--- Your objective ---
From the first line of the records down to the one that holds "none -> cyan brick F9 level 2", transcribe each line exactly and add nothing.

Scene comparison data
####################

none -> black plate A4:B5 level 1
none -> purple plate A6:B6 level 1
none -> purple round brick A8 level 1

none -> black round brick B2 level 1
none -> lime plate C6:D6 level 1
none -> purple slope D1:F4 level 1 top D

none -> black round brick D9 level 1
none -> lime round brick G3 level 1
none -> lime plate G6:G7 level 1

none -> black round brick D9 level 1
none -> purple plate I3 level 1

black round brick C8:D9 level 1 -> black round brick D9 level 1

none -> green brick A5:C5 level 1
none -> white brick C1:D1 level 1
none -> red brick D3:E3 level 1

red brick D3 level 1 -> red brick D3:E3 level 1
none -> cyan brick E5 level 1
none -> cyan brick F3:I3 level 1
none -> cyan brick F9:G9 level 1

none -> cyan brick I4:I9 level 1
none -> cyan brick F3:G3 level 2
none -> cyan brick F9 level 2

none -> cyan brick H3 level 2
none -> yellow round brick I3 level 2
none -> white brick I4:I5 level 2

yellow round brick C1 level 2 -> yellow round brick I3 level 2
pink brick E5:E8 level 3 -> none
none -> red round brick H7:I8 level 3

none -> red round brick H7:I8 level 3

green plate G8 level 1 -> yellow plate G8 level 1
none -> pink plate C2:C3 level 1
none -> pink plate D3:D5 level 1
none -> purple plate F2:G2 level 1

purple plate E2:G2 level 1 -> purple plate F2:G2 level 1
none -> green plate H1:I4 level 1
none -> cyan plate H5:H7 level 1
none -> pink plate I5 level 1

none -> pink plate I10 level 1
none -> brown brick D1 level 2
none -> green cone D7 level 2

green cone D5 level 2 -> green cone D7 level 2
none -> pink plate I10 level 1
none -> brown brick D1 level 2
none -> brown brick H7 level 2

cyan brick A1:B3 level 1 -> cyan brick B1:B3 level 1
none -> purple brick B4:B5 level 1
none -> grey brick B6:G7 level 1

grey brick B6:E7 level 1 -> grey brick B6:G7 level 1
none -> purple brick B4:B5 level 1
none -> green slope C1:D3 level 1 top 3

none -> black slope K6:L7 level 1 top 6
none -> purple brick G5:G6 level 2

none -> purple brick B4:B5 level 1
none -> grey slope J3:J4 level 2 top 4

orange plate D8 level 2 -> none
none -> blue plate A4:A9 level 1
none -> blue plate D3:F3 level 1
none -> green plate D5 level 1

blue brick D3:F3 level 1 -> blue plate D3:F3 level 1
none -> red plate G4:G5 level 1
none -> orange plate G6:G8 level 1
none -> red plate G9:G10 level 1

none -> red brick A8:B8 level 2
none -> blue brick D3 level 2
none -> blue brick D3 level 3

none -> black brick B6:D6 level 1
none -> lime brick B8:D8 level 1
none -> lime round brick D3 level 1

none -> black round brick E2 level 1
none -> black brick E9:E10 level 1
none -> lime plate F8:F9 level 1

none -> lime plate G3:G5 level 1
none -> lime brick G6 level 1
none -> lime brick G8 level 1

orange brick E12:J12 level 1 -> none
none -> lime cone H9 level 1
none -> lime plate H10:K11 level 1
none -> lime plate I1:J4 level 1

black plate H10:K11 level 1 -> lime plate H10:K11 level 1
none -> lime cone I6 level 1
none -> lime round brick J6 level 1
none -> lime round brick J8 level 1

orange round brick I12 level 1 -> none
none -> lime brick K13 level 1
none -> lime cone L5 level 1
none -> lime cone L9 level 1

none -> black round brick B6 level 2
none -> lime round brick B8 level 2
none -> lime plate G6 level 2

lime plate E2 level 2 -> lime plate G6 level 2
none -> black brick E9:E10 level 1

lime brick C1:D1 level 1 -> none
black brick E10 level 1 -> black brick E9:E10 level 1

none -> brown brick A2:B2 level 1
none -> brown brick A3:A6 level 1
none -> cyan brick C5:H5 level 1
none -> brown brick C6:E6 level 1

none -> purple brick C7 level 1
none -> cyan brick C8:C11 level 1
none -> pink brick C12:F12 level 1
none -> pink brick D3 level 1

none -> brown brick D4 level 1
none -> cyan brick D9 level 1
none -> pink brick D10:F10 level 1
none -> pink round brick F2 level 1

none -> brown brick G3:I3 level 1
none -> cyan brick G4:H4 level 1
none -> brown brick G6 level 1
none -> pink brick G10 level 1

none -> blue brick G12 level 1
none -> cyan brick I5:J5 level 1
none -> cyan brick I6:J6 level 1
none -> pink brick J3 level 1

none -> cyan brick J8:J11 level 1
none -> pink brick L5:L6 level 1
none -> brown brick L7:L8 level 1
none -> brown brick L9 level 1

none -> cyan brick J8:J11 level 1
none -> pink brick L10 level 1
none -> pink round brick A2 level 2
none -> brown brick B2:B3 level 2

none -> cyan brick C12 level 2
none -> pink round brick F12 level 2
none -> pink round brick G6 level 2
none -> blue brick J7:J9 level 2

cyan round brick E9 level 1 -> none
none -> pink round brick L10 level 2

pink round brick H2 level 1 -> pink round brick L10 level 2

####################

--- The completed task ---
none -> black plate A4:B5 level 1
none -> purple plate A6:B6 level 1
none -> purple round brick A8 level 1

none -> black round brick B2 level 1
none -> lime plate C6:D6 level 1
none -> purple slope D1:F4 level 1 top D

none -> black round brick D9 level 1
none -> lime round brick G3 level 1
none -> lime plate G6:G7 level 1

none -> black round brick D9 level 1
none -> purple plate I3 level 1

black round brick C8:D9 level 1 -> black round brick D9 level 1

none -> green brick A5:C5 level 1
none -> white brick C1:D1 level 1
none -> red brick D3:E3 level 1

red brick D3 level 1 -> red brick D3:E3 level 1
none -> cyan brick E5 level 1
none -> cyan brick F3:I3 level 1
none -> cyan brick F9:G9 level 1

none -> cyan brick I4:I9 level 1
none -> cyan brick F3:G3 level 2
none -> cyan brick F9 level 2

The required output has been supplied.